§ **What to do**:
Read the data that follows. Then repeat it exactly.

§ **Provided records**:

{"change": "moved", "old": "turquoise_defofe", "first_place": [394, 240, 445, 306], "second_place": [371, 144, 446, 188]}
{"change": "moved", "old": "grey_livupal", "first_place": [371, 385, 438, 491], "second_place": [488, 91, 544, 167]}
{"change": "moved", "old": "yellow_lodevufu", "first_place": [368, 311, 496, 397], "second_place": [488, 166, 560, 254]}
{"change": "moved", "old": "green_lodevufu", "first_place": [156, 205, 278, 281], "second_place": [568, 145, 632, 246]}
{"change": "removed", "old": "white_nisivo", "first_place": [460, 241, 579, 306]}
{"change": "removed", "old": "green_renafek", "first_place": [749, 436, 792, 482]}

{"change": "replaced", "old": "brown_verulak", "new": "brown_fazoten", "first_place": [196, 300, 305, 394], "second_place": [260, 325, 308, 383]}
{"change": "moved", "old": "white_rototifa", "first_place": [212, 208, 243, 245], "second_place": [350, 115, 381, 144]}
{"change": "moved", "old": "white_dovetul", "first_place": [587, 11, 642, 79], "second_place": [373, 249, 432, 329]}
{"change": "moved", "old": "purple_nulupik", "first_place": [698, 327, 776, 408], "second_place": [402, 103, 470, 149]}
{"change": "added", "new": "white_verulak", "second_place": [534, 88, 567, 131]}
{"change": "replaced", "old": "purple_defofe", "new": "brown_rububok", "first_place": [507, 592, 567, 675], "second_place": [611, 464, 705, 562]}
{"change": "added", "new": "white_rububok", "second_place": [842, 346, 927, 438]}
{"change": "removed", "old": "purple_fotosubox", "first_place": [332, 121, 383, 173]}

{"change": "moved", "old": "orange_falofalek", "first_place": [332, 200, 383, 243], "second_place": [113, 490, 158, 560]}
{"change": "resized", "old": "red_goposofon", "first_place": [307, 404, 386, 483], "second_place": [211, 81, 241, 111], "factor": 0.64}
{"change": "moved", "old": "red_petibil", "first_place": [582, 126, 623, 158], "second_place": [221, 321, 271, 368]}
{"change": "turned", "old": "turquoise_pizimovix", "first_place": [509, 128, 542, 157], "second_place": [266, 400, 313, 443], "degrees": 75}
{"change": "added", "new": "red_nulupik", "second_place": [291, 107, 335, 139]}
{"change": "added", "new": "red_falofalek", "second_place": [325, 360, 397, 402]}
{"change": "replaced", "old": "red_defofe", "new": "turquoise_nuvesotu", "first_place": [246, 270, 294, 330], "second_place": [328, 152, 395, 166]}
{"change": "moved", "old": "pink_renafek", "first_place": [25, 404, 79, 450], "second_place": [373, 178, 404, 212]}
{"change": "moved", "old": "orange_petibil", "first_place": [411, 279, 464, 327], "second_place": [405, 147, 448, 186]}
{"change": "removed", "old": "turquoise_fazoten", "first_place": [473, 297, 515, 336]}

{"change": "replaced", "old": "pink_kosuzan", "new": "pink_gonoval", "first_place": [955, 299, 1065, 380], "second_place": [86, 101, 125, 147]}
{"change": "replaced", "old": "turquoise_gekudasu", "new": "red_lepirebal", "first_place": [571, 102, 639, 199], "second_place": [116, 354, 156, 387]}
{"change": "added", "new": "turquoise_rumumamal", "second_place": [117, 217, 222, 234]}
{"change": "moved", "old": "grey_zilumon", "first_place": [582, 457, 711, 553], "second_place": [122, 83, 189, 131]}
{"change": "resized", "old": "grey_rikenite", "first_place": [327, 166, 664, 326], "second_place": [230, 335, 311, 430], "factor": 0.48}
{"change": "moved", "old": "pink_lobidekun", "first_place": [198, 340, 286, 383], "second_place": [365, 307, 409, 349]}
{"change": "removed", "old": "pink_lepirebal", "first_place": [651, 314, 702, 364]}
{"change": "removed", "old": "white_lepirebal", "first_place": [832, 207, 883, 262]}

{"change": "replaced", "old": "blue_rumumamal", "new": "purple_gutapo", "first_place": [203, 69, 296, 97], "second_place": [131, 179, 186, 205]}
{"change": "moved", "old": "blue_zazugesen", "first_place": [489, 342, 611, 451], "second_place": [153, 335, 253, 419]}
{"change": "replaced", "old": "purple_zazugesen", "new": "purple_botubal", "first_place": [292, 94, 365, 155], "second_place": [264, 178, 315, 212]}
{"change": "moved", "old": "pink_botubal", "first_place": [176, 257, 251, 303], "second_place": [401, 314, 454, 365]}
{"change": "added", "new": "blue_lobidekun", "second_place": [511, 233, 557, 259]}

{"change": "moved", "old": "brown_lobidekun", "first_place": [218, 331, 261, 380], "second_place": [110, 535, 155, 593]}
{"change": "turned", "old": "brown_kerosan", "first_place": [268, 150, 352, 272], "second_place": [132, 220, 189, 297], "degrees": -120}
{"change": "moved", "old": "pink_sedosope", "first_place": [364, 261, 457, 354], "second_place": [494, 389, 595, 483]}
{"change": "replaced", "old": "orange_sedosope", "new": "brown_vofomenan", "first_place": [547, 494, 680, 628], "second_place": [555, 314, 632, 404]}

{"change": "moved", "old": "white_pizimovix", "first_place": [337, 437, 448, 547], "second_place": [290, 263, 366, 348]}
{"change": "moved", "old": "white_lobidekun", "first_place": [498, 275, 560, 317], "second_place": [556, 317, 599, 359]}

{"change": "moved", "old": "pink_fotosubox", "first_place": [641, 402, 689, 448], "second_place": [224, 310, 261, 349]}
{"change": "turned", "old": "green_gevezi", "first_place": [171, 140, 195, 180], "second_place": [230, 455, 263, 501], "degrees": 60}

§ **Task output**:
{"change": "moved", "old": "turquoise_defofe", "first_place": [394, 240, 445, 306], "second_place": [371, 144, 446, 188]}
{"change": "moved", "old": "grey_livupal", "first_place": [371, 385, 438, 491], "second_place": [488, 91, 544, 167]}
{"change": "moved", "old": "yellow_lodevufu", "first_place": [368, 311, 496, 397], "second_place": [488, 166, 560, 254]}
{"change": "moved", "old": "green_lodevufu", "first_place": [156, 205, 278, 281], "second_place": [568, 145, 632, 246]}
{"change": "removed", "old": "white_nisivo", "first_place": [460, 241, 579, 306]}
{"change": "removed", "old": "green_renafek", "first_place": [749, 436, 792, 482]}

{"change": "replaced", "old": "brown_verulak", "new": "brown_fazoten", "first_place": [196, 300, 305, 394], "second_place": [260, 325, 308, 383]}
{"change": "moved", "old": "white_rototifa", "first_place": [212, 208, 243, 245], "second_place": [350, 115, 381, 144]}
{"change": "moved", "old": "white_dovetul", "first_place": [587, 11, 642, 79], "second_place": [373, 249, 432, 329]}
{"change": "moved", "old": "purple_nulupik", "first_place": [698, 327, 776, 408], "second_place": [402, 103, 470, 149]}
{"change": "added", "new": "white_verulak", "second_place": [534, 88, 567, 131]}
{"change": "replaced", "old": "purple_defofe", "new": "brown_rububok", "first_place": [507, 592, 567, 675], "second_place": [611, 464, 705, 562]}
{"change": "added", "new": "white_rububok", "second_place": [842, 346, 927, 438]}
{"change": "removed", "old": "purple_fotosubox", "first_place": [332, 121, 383, 173]}

{"change": "moved", "old": "orange_falofalek", "first_place": [332, 200, 383, 243], "second_place": [113, 490, 158, 560]}
{"change": "resized", "old": "red_goposofon", "first_place": [307, 404, 386, 483], "second_place": [211, 81, 241, 111], "factor": 0.64}
{"change": "moved", "old": "red_petibil", "first_place": [582, 126, 623, 158], "second_place": [221, 321, 271, 368]}
{"change": "turned", "old": "turquoise_pizimovix", "first_place": [509, 128, 542, 157], "second_place": [266, 400, 313, 443], "degrees": 75}
{"change": "added", "new": "red_nulupik", "second_place": [291, 107, 335, 139]}
{"change": "added", "new": "red_falofalek", "second_place": [325, 360, 397, 402]}
{"change": "replaced", "old": "red_defofe", "new": "turquoise_nuvesotu", "first_place": [246, 270, 294, 330], "second_place": [328, 152, 395, 166]}
{"change": "moved", "old": "pink_renafek", "first_place": [25, 404, 79, 450], "second_place": [373, 178, 404, 212]}
{"change": "moved", "old": "orange_petibil", "first_place": [411, 279, 464, 327], "second_place": [405, 147, 448, 186]}
{"change": "removed", "old": "turquoise_fazoten", "first_place": [473, 297, 515, 336]}

{"change": "replaced", "old": "pink_kosuzan", "new": "pink_gonoval", "first_place": [955, 299, 1065, 380], "second_place": [86, 101, 125, 147]}
{"change": "replaced", "old": "turquoise_gekudasu", "new": "red_lepirebal", "first_place": [571, 102, 639, 199], "second_place": [116, 354, 156, 387]}
{"change": "added", "new": "turquoise_rumumamal", "second_place": [117, 217, 222, 234]}
{"change": "moved", "old": "grey_zilumon", "first_place": [582, 457, 711, 553], "second_place": [122, 83, 189, 131]}
{"change": "resized", "old": "grey_rikenite", "first_place": [327, 166, 664, 326], "second_place": [230, 335, 311, 430], "factor": 0.48}
{"change": "moved", "old": "pink_lobidekun", "first_place": [198, 340, 286, 383], "second_place": [365, 307, 409, 349]}
{"change": "removed", "old": "pink_lepirebal", "first_place": [651, 314, 702, 364]}
{"change": "removed", "old": "white_lepirebal", "first_place": [832, 207, 883, 262]}

{"change": "replaced", "old": "blue_rumumamal", "new": "purple_gutapo", "first_place": [203, 69, 296, 97], "second_place": [131, 179, 186, 205]}
{"change": "moved", "old": "blue_zazugesen", "first_place": [489, 342, 611, 451], "second_place": [153, 335, 253, 419]}
{"change": "replaced", "old": "purple_zazugesen", "new": "purple_botubal", "first_place": [292, 94, 365, 155], "second_place": [264, 178, 315, 212]}
{"change": "moved", "old": "pink_botubal", "first_place": [176, 257, 251, 303], "second_place": [401, 314, 454, 365]}
{"change": "added", "new": "blue_lobidekun", "second_place": [511, 233, 557, 259]}

{"change": "moved", "old": "brown_lobidekun", "first_place": [218, 331, 261, 380], "second_place": [110, 535, 155, 593]}
{"change": "turned", "old": "brown_kerosan", "first_place": [268, 150, 352, 272], "second_place": [132, 220, 189, 297], "degrees": -120}
{"change": "moved", "old": "pink_sedosope", "first_place": [364, 261, 457, 354], "second_place": [494, 389, 595, 483]}
{"change": "replaced", "old": "orange_sedosope", "new": "brown_vofomenan", "first_place": [547, 494, 680, 628], "second_place": [555, 314, 632, 404]}

{"change": "moved", "old": "white_pizimovix", "first_place": [337, 437, 448, 547], "second_place": [290, 263, 366, 348]}
{"change": "moved", "old": "white_lobidekun", "first_place": [498, 275, 560, 317], "second_place": [556, 317, 599, 359]}

{"change": "moved", "old": "pink_fotosubox", "first_place": [641, 402, 689, 448], "second_place": [224, 310, 261, 349]}
{"change": "turned", "old": "green_gevezi", "first_place": [171, 140, 195, 180], "second_place": [230, 455, 263, 501], "degrees": 60}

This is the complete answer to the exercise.